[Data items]
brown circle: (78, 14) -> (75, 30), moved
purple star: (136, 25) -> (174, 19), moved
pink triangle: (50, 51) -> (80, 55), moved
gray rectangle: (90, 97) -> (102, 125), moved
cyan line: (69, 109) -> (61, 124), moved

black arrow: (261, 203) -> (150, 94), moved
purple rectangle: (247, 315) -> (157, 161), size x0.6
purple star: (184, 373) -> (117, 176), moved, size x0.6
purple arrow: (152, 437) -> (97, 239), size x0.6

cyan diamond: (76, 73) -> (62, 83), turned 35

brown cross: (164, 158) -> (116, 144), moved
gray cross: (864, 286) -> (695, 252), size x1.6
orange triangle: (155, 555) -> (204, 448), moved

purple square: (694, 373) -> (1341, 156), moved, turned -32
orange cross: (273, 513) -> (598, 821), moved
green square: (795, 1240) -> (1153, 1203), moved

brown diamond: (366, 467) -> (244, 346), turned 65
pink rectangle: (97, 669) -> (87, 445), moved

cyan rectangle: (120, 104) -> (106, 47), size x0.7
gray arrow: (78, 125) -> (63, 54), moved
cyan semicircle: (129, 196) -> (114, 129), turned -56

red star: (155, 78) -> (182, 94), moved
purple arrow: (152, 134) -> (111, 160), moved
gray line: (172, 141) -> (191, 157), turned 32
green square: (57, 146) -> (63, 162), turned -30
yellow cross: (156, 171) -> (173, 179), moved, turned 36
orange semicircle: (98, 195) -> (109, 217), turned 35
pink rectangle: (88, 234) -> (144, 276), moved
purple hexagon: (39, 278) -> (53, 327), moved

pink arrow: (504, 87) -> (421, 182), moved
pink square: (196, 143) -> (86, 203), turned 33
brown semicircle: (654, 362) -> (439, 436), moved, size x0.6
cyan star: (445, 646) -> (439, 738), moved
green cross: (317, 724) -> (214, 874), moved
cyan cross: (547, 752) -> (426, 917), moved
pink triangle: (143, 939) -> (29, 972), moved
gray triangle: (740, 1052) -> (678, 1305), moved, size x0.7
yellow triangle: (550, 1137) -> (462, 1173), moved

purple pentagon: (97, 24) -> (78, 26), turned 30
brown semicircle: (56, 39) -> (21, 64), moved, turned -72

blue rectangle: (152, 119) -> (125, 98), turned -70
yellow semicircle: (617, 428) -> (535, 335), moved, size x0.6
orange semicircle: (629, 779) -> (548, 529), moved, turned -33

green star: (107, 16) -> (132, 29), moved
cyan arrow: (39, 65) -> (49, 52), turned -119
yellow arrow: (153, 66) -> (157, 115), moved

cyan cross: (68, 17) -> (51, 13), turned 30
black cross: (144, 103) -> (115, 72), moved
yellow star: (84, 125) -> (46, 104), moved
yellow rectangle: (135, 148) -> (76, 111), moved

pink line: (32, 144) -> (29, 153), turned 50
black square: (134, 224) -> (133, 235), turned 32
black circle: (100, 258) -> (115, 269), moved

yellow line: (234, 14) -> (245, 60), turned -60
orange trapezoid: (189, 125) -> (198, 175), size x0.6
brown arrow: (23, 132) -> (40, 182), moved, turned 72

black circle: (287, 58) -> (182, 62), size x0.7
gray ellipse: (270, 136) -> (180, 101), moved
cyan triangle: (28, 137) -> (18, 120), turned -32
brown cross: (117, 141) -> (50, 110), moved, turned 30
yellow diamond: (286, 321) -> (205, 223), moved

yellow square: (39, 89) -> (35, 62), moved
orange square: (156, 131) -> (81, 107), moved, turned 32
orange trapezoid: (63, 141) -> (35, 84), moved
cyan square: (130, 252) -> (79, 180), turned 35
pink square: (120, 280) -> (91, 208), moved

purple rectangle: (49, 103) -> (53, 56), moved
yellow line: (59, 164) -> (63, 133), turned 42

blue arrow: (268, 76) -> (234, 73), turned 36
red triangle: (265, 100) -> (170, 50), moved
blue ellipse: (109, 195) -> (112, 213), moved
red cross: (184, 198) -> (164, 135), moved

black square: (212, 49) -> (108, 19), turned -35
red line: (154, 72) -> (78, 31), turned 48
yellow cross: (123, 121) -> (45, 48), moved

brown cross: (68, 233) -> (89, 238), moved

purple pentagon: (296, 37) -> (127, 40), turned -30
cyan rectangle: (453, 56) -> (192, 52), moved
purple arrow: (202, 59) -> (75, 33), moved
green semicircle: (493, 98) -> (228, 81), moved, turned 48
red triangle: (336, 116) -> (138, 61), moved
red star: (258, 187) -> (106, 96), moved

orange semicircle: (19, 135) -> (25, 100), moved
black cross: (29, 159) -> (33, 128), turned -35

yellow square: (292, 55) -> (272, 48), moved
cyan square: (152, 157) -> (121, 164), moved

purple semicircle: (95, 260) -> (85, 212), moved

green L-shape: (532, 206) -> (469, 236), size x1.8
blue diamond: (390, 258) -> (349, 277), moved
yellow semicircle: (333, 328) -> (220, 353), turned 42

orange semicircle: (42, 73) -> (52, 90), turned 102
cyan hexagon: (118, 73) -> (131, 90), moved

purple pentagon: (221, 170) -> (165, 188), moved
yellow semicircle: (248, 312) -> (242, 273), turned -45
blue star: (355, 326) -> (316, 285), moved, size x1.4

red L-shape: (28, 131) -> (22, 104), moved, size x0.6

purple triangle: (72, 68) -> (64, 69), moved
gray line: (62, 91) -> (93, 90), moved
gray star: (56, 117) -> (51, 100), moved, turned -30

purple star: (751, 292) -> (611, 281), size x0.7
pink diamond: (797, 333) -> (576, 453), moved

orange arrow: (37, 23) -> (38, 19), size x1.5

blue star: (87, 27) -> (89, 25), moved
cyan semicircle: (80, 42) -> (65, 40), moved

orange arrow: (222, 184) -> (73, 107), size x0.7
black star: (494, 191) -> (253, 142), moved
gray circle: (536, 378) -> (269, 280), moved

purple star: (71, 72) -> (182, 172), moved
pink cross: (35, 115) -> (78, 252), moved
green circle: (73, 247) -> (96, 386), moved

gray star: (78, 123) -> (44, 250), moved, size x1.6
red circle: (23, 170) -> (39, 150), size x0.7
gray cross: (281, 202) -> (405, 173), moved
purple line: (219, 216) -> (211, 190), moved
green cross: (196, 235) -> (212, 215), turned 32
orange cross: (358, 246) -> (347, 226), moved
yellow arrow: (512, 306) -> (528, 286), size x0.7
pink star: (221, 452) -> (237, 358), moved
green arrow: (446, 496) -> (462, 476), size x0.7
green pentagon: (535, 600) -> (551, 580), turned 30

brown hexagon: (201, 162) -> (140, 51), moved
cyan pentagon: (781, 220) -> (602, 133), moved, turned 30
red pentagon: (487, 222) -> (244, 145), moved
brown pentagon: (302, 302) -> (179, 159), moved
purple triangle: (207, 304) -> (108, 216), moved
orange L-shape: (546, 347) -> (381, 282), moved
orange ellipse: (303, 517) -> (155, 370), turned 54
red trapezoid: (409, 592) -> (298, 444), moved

- [How to complete this task] The entries above, copied exactly, form the whole answer.

- [Expected output]
brown circle: (78, 14) -> (75, 30), moved
purple star: (136, 25) -> (174, 19), moved
pink triangle: (50, 51) -> (80, 55), moved
gray rectangle: (90, 97) -> (102, 125), moved
cyan line: (69, 109) -> (61, 124), moved

black arrow: (261, 203) -> (150, 94), moved
purple rectangle: (247, 315) -> (157, 161), size x0.6
purple star: (184, 373) -> (117, 176), moved, size x0.6
purple arrow: (152, 437) -> (97, 239), size x0.6

cyan diamond: (76, 73) -> (62, 83), turned 35

brown cross: (164, 158) -> (116, 144), moved
gray cross: (864, 286) -> (695, 252), size x1.6
orange triangle: (155, 555) -> (204, 448), moved

purple square: (694, 373) -> (1341, 156), moved, turned -32
orange cross: (273, 513) -> (598, 821), moved
green square: (795, 1240) -> (1153, 1203), moved

brown diamond: (366, 467) -> (244, 346), turned 65
pink rectangle: (97, 669) -> (87, 445), moved

cyan rectangle: (120, 104) -> (106, 47), size x0.7
gray arrow: (78, 125) -> (63, 54), moved
cyan semicircle: (129, 196) -> (114, 129), turned -56

red star: (155, 78) -> (182, 94), moved
purple arrow: (152, 134) -> (111, 160), moved
gray line: (172, 141) -> (191, 157), turned 32
green square: (57, 146) -> (63, 162), turned -30
yellow cross: (156, 171) -> (173, 179), moved, turned 36
orange semicircle: (98, 195) -> (109, 217), turned 35
pink rectangle: (88, 234) -> (144, 276), moved
purple hexagon: (39, 278) -> (53, 327), moved

pink arrow: (504, 87) -> (421, 182), moved
pink square: (196, 143) -> (86, 203), turned 33
brown semicircle: (654, 362) -> (439, 436), moved, size x0.6
cyan star: (445, 646) -> (439, 738), moved
green cross: (317, 724) -> (214, 874), moved
cyan cross: (547, 752) -> (426, 917), moved
pink triangle: (143, 939) -> (29, 972), moved
gray triangle: (740, 1052) -> (678, 1305), moved, size x0.7
yellow triangle: (550, 1137) -> (462, 1173), moved

purple pentagon: (97, 24) -> (78, 26), turned 30
brown semicircle: (56, 39) -> (21, 64), moved, turned -72

blue rectangle: (152, 119) -> (125, 98), turned -70
yellow semicircle: (617, 428) -> (535, 335), moved, size x0.6
orange semicircle: (629, 779) -> (548, 529), moved, turned -33

green star: (107, 16) -> (132, 29), moved
cyan arrow: (39, 65) -> (49, 52), turned -119
yellow arrow: (153, 66) -> (157, 115), moved

cyan cross: (68, 17) -> (51, 13), turned 30
black cross: (144, 103) -> (115, 72), moved
yellow star: (84, 125) -> (46, 104), moved
yellow rectangle: (135, 148) -> (76, 111), moved

pink line: (32, 144) -> (29, 153), turned 50
black square: (134, 224) -> (133, 235), turned 32
black circle: (100, 258) -> (115, 269), moved

yellow line: (234, 14) -> (245, 60), turned -60
orange trapezoid: (189, 125) -> (198, 175), size x0.6
brown arrow: (23, 132) -> (40, 182), moved, turned 72

black circle: (287, 58) -> (182, 62), size x0.7
gray ellipse: (270, 136) -> (180, 101), moved
cyan triangle: (28, 137) -> (18, 120), turned -32
brown cross: (117, 141) -> (50, 110), moved, turned 30
yellow diamond: (286, 321) -> (205, 223), moved

yellow square: (39, 89) -> (35, 62), moved
orange square: (156, 131) -> (81, 107), moved, turned 32
orange trapezoid: (63, 141) -> (35, 84), moved
cyan square: (130, 252) -> (79, 180), turned 35
pink square: (120, 280) -> (91, 208), moved

purple rectangle: (49, 103) -> (53, 56), moved
yellow line: (59, 164) -> (63, 133), turned 42

blue arrow: (268, 76) -> (234, 73), turned 36
red triangle: (265, 100) -> (170, 50), moved
blue ellipse: (109, 195) -> (112, 213), moved
red cross: (184, 198) -> (164, 135), moved

black square: (212, 49) -> (108, 19), turned -35
red line: (154, 72) -> (78, 31), turned 48
yellow cross: (123, 121) -> (45, 48), moved

brown cross: (68, 233) -> (89, 238), moved

purple pentagon: (296, 37) -> (127, 40), turned -30
cyan rectangle: (453, 56) -> (192, 52), moved
purple arrow: (202, 59) -> (75, 33), moved
green semicircle: (493, 98) -> (228, 81), moved, turned 48
red triangle: (336, 116) -> (138, 61), moved
red star: (258, 187) -> (106, 96), moved

orange semicircle: (19, 135) -> (25, 100), moved
black cross: (29, 159) -> (33, 128), turned -35

yellow square: (292, 55) -> (272, 48), moved
cyan square: (152, 157) -> (121, 164), moved

purple semicircle: (95, 260) -> (85, 212), moved

green L-shape: (532, 206) -> (469, 236), size x1.8
blue diamond: (390, 258) -> (349, 277), moved
yellow semicircle: (333, 328) -> (220, 353), turned 42

orange semicircle: (42, 73) -> (52, 90), turned 102
cyan hexagon: (118, 73) -> (131, 90), moved

purple pentagon: (221, 170) -> (165, 188), moved
yellow semicircle: (248, 312) -> (242, 273), turned -45
blue star: (355, 326) -> (316, 285), moved, size x1.4

red L-shape: (28, 131) -> (22, 104), moved, size x0.6

purple triangle: (72, 68) -> (64, 69), moved
gray line: (62, 91) -> (93, 90), moved
gray star: (56, 117) -> (51, 100), moved, turned -30

purple star: (751, 292) -> (611, 281), size x0.7
pink diamond: (797, 333) -> (576, 453), moved

orange arrow: (37, 23) -> (38, 19), size x1.5

blue star: (87, 27) -> (89, 25), moved
cyan semicircle: (80, 42) -> (65, 40), moved

orange arrow: (222, 184) -> (73, 107), size x0.7
black star: (494, 191) -> (253, 142), moved
gray circle: (536, 378) -> (269, 280), moved

purple star: (71, 72) -> (182, 172), moved
pink cross: (35, 115) -> (78, 252), moved
green circle: (73, 247) -> (96, 386), moved

gray star: (78, 123) -> (44, 250), moved, size x1.6
red circle: (23, 170) -> (39, 150), size x0.7
gray cross: (281, 202) -> (405, 173), moved
purple line: (219, 216) -> (211, 190), moved
green cross: (196, 235) -> (212, 215), turned 32
orange cross: (358, 246) -> (347, 226), moved
yellow arrow: (512, 306) -> (528, 286), size x0.7
pink star: (221, 452) -> (237, 358), moved
green arrow: (446, 496) -> (462, 476), size x0.7
green pentagon: (535, 600) -> (551, 580), turned 30

brown hexagon: (201, 162) -> (140, 51), moved
cyan pentagon: (781, 220) -> (602, 133), moved, turned 30
red pentagon: (487, 222) -> (244, 145), moved
brown pentagon: (302, 302) -> (179, 159), moved
purple triangle: (207, 304) -> (108, 216), moved
orange L-shape: (546, 347) -> (381, 282), moved
orange ellipse: (303, 517) -> (155, 370), turned 54
red trapezoid: (409, 592) -> (298, 444), moved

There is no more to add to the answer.